Scene difference descriptions:

_ _ _

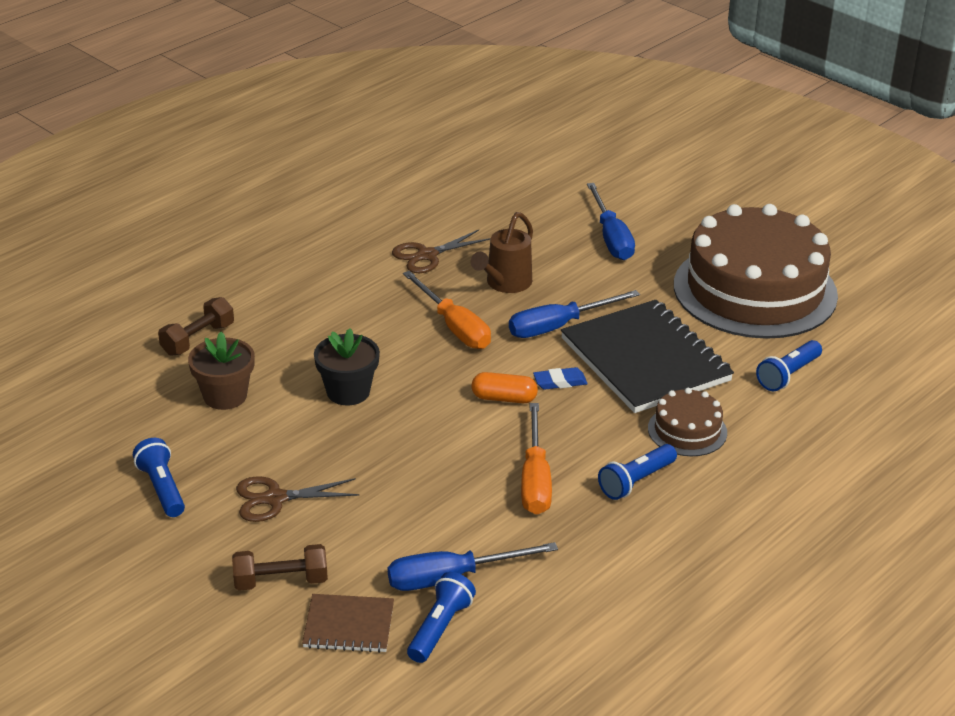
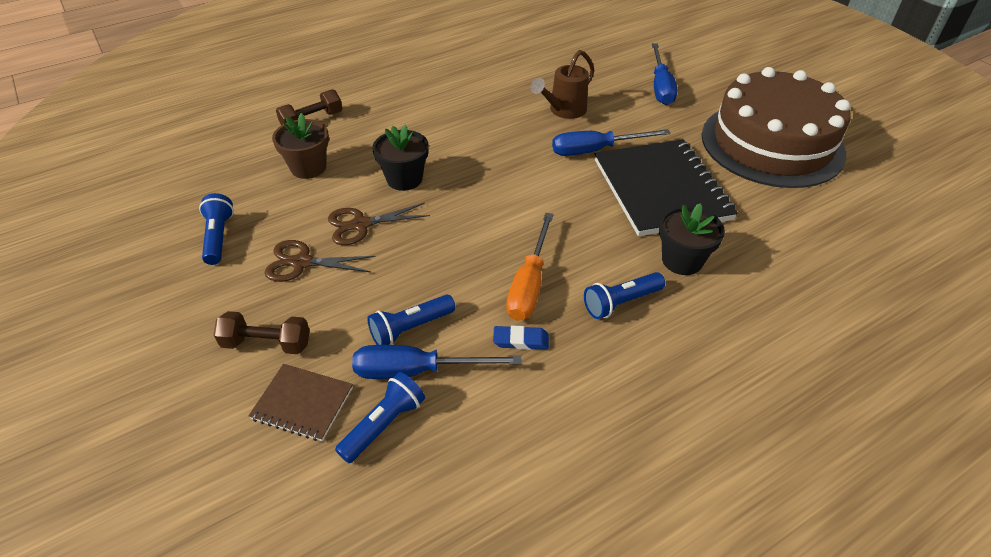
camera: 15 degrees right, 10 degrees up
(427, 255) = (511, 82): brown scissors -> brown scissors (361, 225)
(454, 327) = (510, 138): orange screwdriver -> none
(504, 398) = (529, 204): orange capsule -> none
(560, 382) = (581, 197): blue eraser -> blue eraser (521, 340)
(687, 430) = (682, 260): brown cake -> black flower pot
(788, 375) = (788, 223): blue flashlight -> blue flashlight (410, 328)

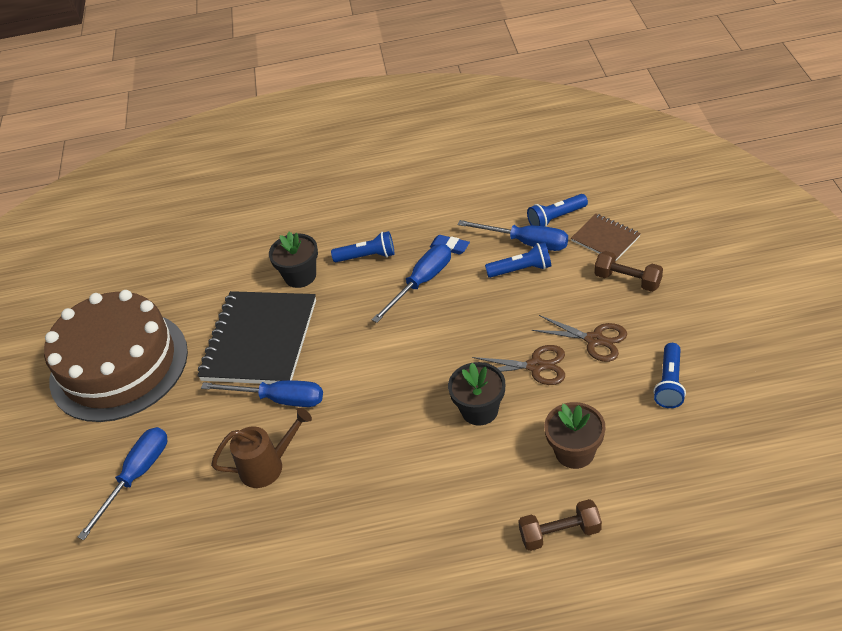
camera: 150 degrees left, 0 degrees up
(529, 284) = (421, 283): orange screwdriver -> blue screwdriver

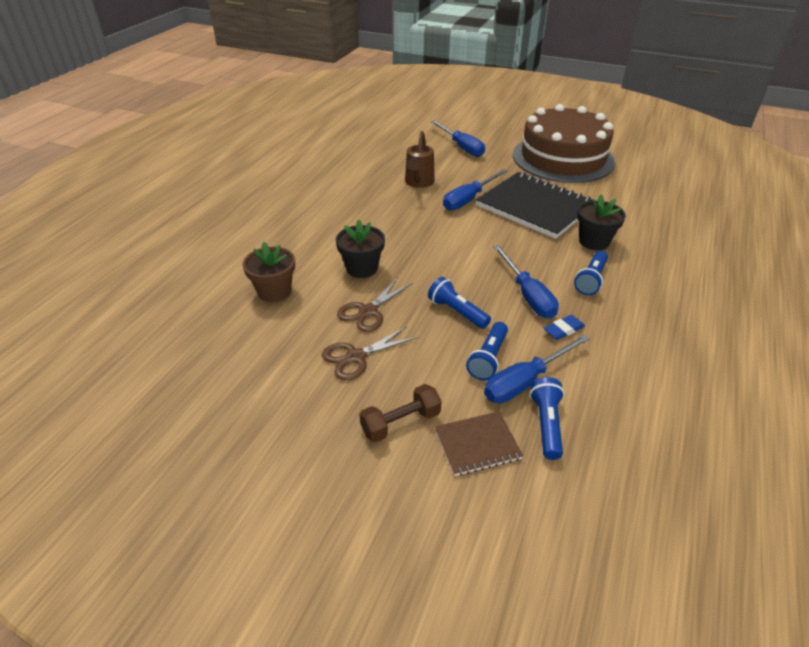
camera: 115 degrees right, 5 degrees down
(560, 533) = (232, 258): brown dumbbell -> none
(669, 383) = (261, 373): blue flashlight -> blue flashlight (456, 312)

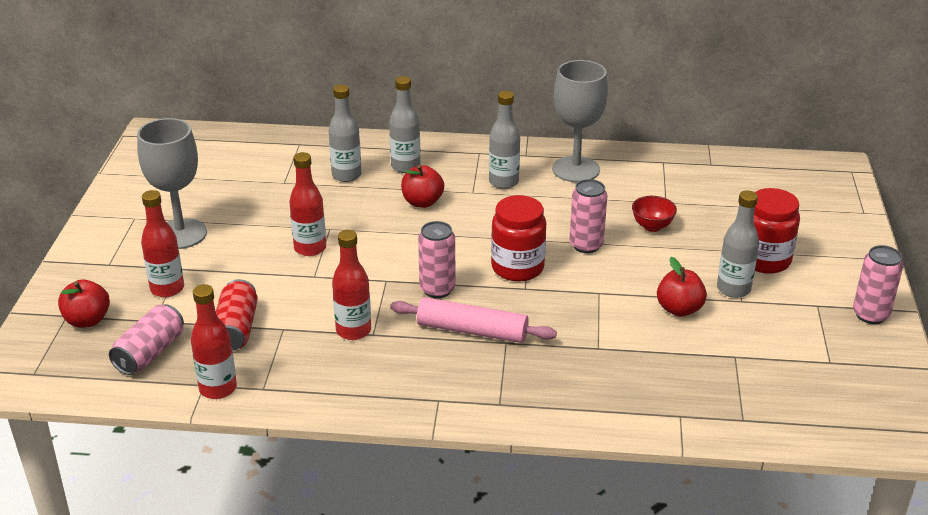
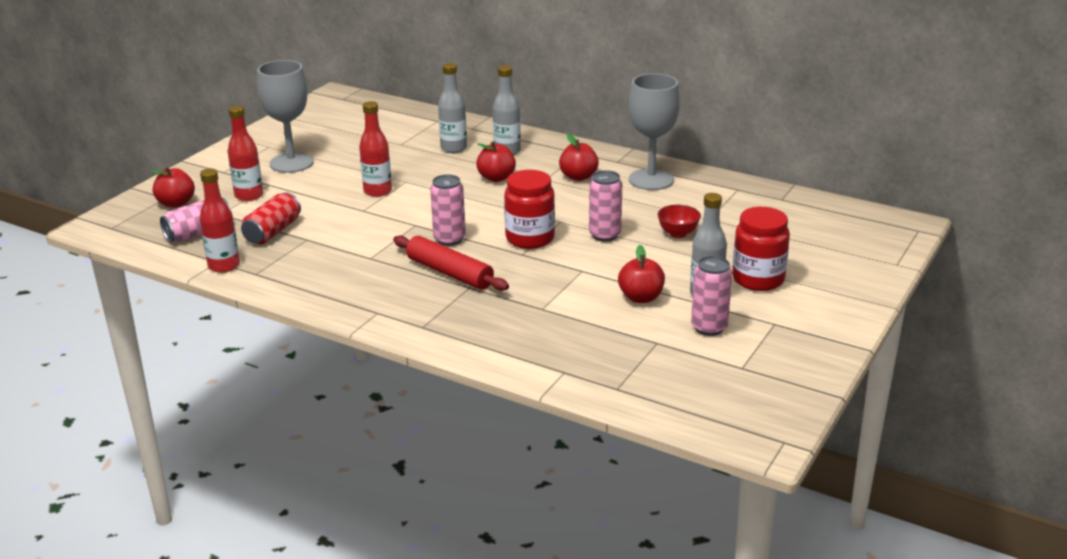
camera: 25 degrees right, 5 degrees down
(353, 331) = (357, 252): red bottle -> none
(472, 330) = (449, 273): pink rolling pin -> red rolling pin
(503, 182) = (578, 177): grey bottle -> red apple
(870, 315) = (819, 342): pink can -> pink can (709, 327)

_ _ _

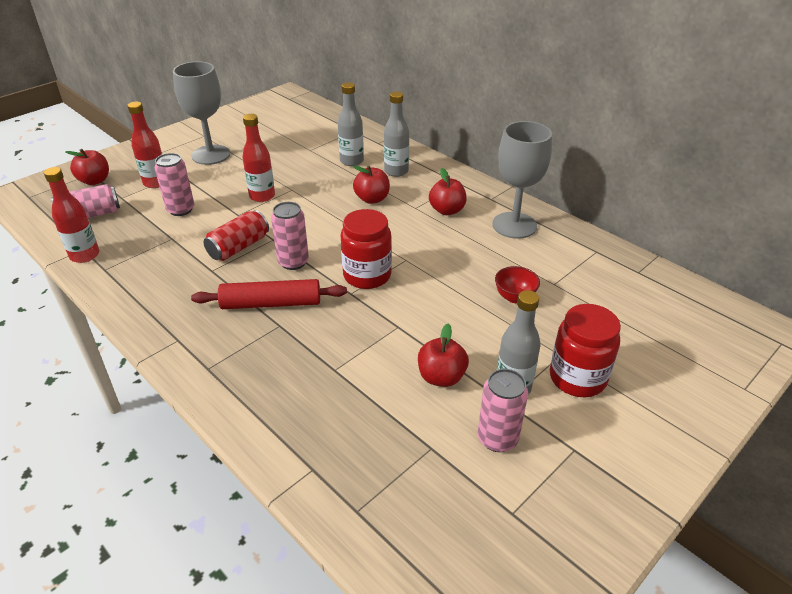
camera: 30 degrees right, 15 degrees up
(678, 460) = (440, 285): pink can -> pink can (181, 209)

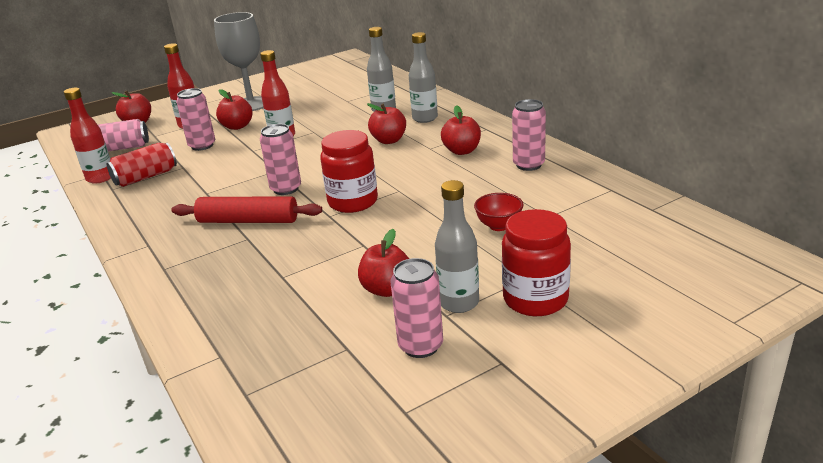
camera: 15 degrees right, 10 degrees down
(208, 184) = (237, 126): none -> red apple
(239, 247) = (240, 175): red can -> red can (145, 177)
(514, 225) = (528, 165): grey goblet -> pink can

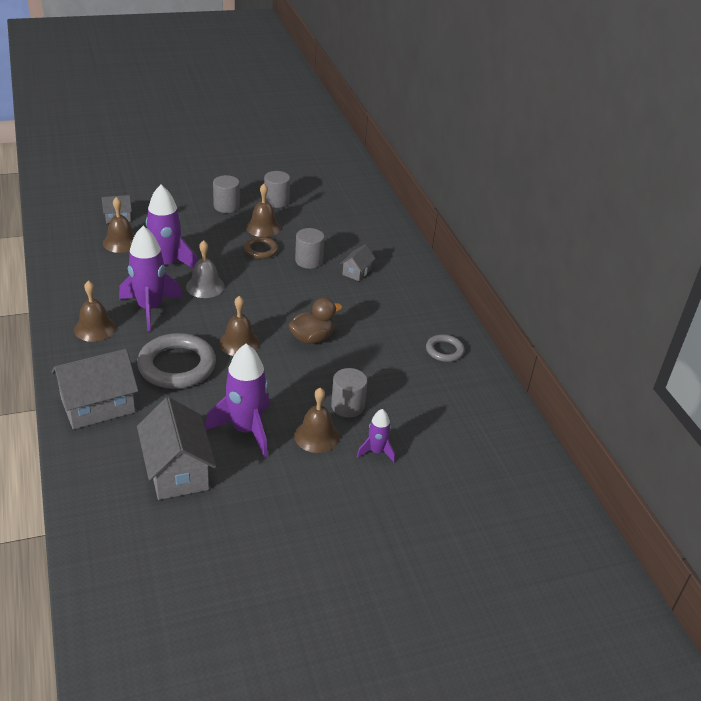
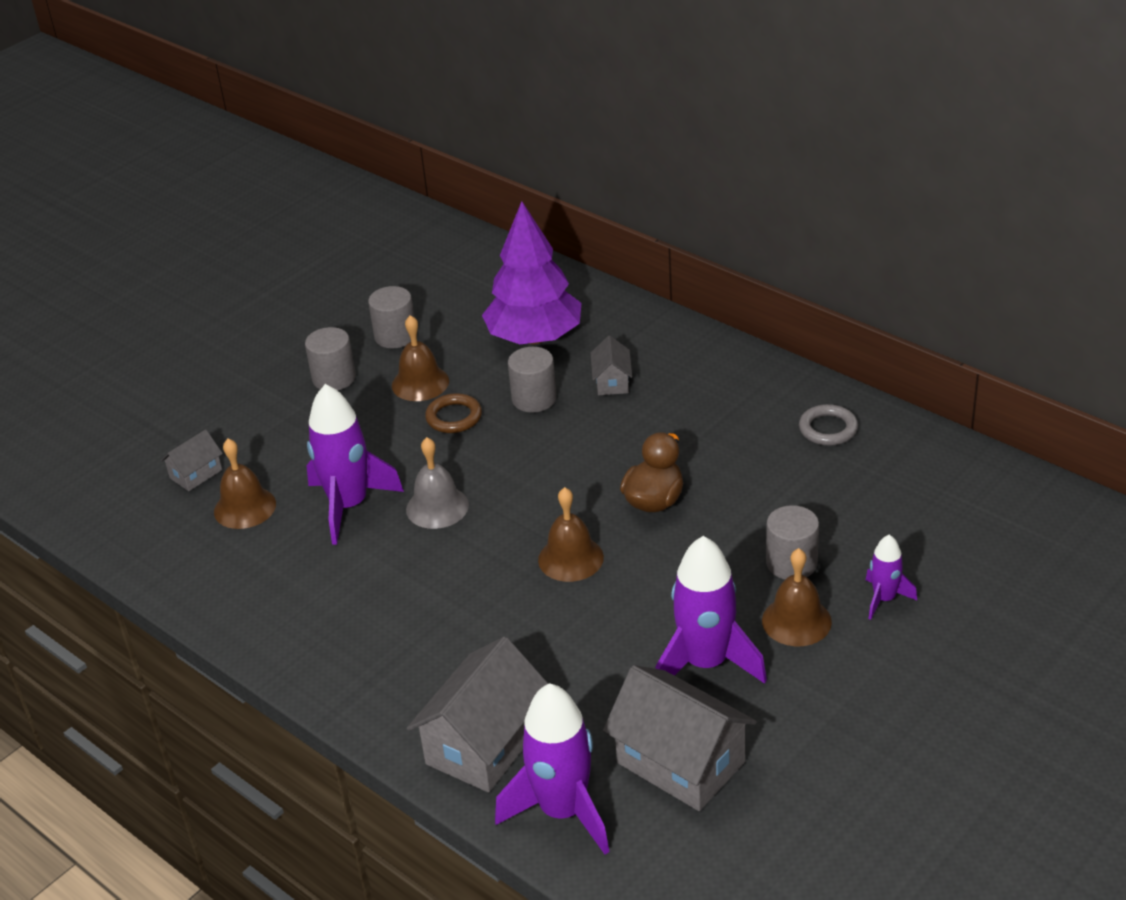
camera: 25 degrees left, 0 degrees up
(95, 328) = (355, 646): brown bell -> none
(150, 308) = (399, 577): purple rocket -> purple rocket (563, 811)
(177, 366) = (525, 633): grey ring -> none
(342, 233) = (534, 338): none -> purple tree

_ _ _

Instruction: Copy only these lines from the records above, exactly: the one with "(427, 255) = (511, 82): brown", the one with "(870, 315) = (819, 342): pink", and those between. Skip the pictures.

Solution for this exercise:
(427, 255) = (511, 82): brown scissors -> brown scissors (361, 225)
(454, 327) = (510, 138): orange screwdriver -> none
(504, 398) = (529, 204): orange capsule -> none
(560, 382) = (581, 197): blue eraser -> blue eraser (521, 340)
(687, 430) = (682, 260): brown cake -> black flower pot
(788, 375) = (788, 223): blue flashlight -> blue flashlight (410, 328)

camera: 150 degrees left, 0 degrees up
(529, 284) = (421, 283): orange screwdriver -> blue screwdriver

camera: 115 degrees right, 5 degrees down
(560, 533) = (232, 258): brown dumbbell -> none
(669, 383) = (261, 373): blue flashlight -> blue flashlight (456, 312)

camera: 25 degrees right, 5 degrees down
(353, 331) = (357, 252): red bottle -> none
(472, 330) = (449, 273): pink rolling pin -> red rolling pin
(503, 182) = (578, 177): grey bottle -> red apple
(870, 315) = (819, 342): pink can -> pink can (709, 327)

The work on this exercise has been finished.